(Data listing)
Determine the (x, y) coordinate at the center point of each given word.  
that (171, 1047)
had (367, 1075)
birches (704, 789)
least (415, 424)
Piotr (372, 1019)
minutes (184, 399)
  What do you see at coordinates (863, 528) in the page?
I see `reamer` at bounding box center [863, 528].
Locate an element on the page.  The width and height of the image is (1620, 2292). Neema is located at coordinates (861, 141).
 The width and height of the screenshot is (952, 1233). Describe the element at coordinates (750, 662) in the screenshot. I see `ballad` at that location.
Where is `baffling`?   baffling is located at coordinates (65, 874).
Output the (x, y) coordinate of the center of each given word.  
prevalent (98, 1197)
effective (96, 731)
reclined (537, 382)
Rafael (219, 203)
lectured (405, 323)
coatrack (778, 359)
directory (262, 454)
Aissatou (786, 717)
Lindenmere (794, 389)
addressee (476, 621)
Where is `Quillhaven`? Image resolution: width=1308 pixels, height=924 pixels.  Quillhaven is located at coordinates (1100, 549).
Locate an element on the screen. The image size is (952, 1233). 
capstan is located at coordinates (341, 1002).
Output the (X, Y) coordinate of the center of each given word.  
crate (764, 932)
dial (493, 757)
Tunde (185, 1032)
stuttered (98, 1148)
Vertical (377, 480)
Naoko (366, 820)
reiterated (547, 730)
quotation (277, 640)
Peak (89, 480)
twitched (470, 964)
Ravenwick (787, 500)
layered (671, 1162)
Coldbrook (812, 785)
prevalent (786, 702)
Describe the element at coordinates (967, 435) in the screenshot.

> TASK TO CARRY OUT
Copy every line of the records above word for word.

> OUTPUT FOR THIS TASK
Determine the (x, y) coordinate at the center point of each given word.  
that (171, 1047)
had (367, 1075)
birches (704, 789)
least (415, 424)
Piotr (372, 1019)
minutes (184, 399)
  What do you see at coordinates (863, 528) in the page?
I see `reamer` at bounding box center [863, 528].
Locate an element on the page.  The width and height of the image is (1620, 2292). Neema is located at coordinates (861, 141).
 The width and height of the screenshot is (952, 1233). Describe the element at coordinates (750, 662) in the screenshot. I see `ballad` at that location.
Where is `baffling`?   baffling is located at coordinates (65, 874).
Output the (x, y) coordinate of the center of each given word.  
prevalent (98, 1197)
effective (96, 731)
reclined (537, 382)
Rafael (219, 203)
lectured (405, 323)
coatrack (778, 359)
directory (262, 454)
Aissatou (786, 717)
Lindenmere (794, 389)
addressee (476, 621)
Where is `Quillhaven`? Image resolution: width=1308 pixels, height=924 pixels.  Quillhaven is located at coordinates (1100, 549).
Locate an element on the screen. The image size is (952, 1233). 
capstan is located at coordinates (341, 1002).
Output the (X, Y) coordinate of the center of each given word.  
crate (764, 932)
dial (493, 757)
Tunde (185, 1032)
stuttered (98, 1148)
Vertical (377, 480)
Naoko (366, 820)
reiterated (547, 730)
quotation (277, 640)
Peak (89, 480)
twitched (470, 964)
Ravenwick (787, 500)
layered (671, 1162)
Coldbrook (812, 785)
prevalent (786, 702)
Describe the element at coordinates (967, 435) in the screenshot.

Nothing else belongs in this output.